What to work on → Transcribe only the lines from the one containing "BT2: 3V (plus" through the final line of the entries below, exactly, and exclude the pictures.

------------------------------------------------------------------------

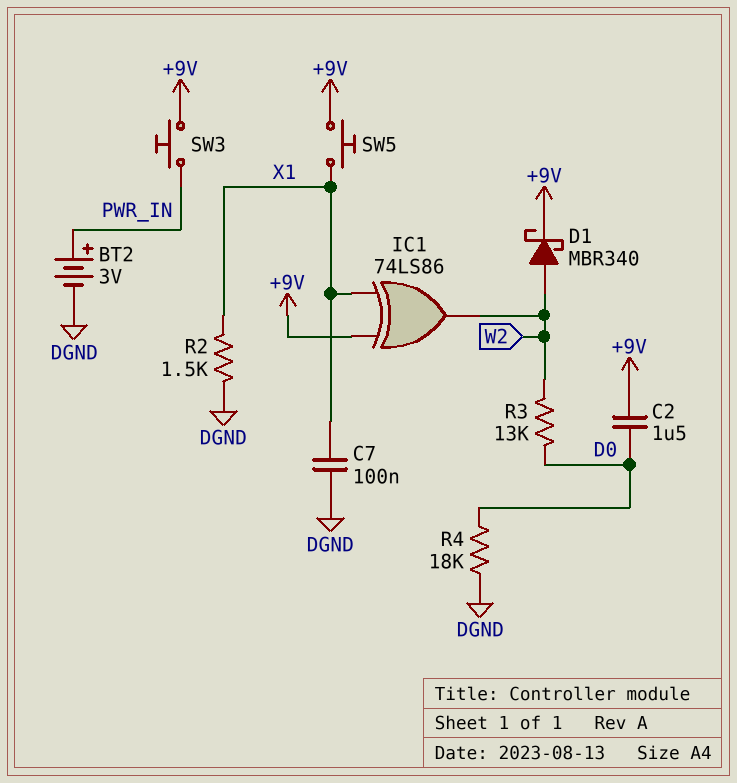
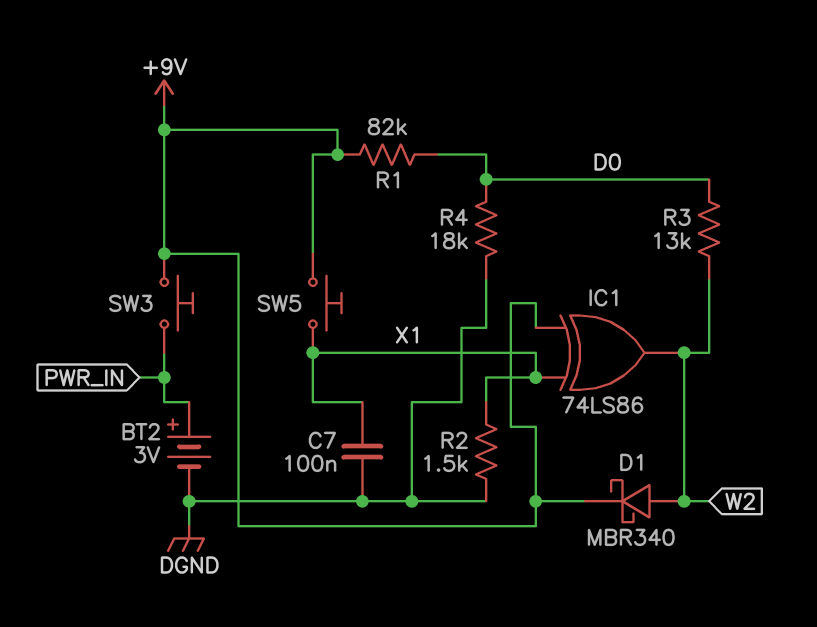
C2: 1.5uF (+9V, D0) -> none
R1: none -> 82k (+9V, D0)

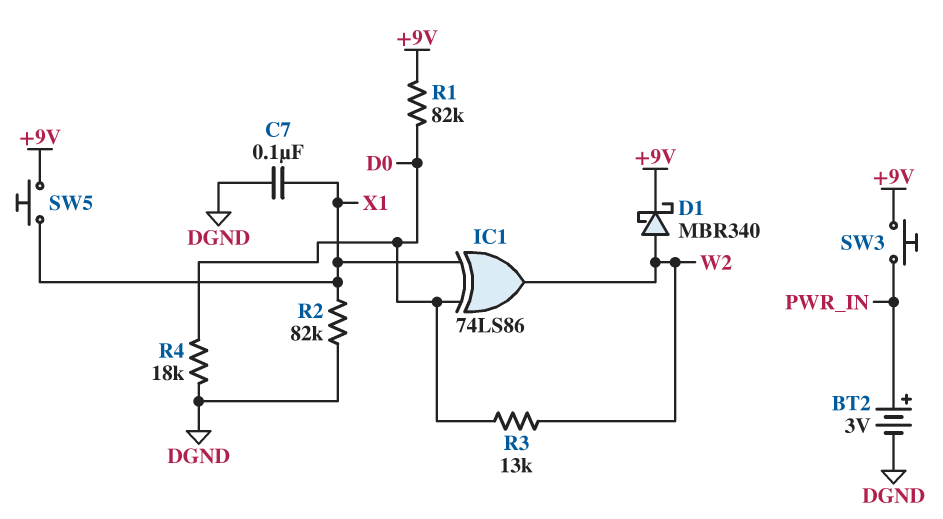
IC1: XOR 74LS86 (in +9V, in X1, out W2) -> XOR 74LS86 (in D0, in X1, out W2)
R2: 1.5k (DGND, X1) -> 82k (DGND, X1)

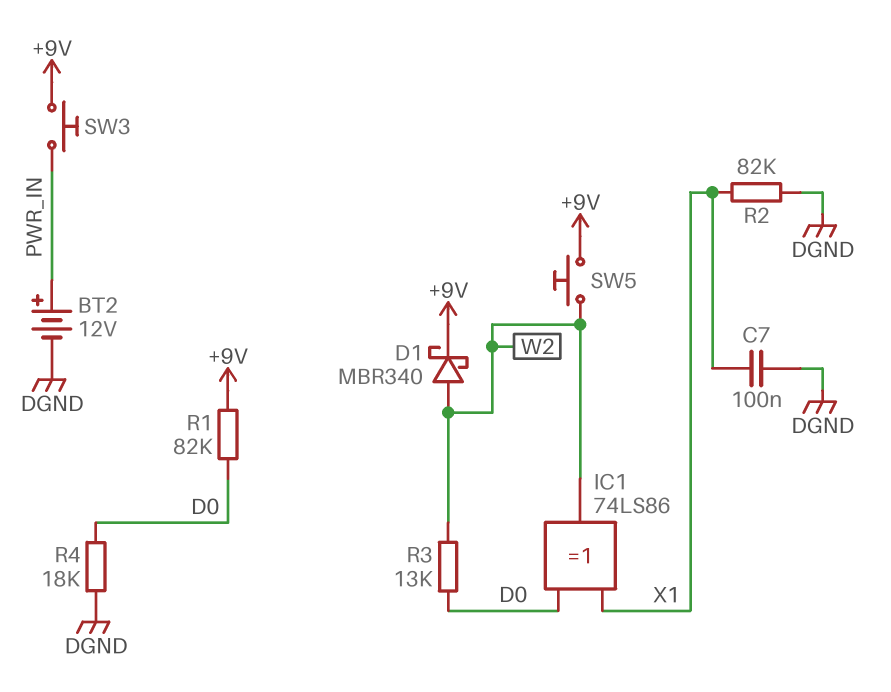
BT2: 3V (plus PWR_IN, minus DGND) -> 12V (plus PWR_IN, minus DGND)
SW5: button (+9V, X1) -> button (+9V, W2)

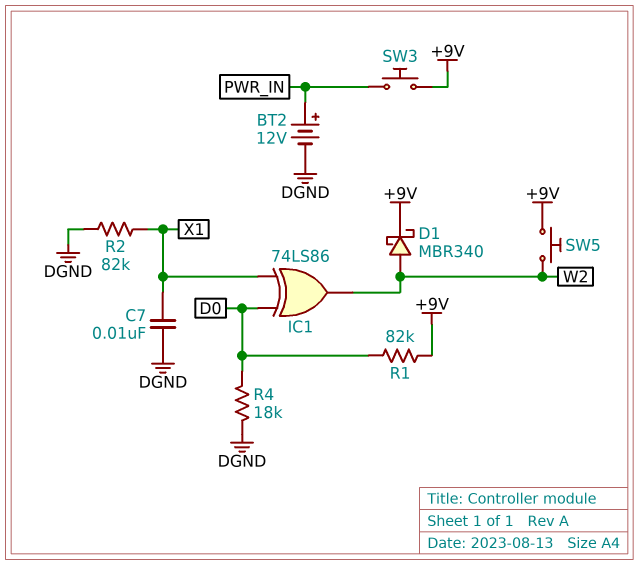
C7: 100nF (DGND, X1) -> 10nF (DGND, X1)
R3: 13k (D0, W2) -> none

------------------------------------------------------------------------

Exercise result →
BT2: 3V (plus PWR_IN, minus DGND) -> 12V (plus PWR_IN, minus DGND)
SW5: button (+9V, X1) -> button (+9V, W2)

C7: 100nF (DGND, X1) -> 10nF (DGND, X1)
R3: 13k (D0, W2) -> none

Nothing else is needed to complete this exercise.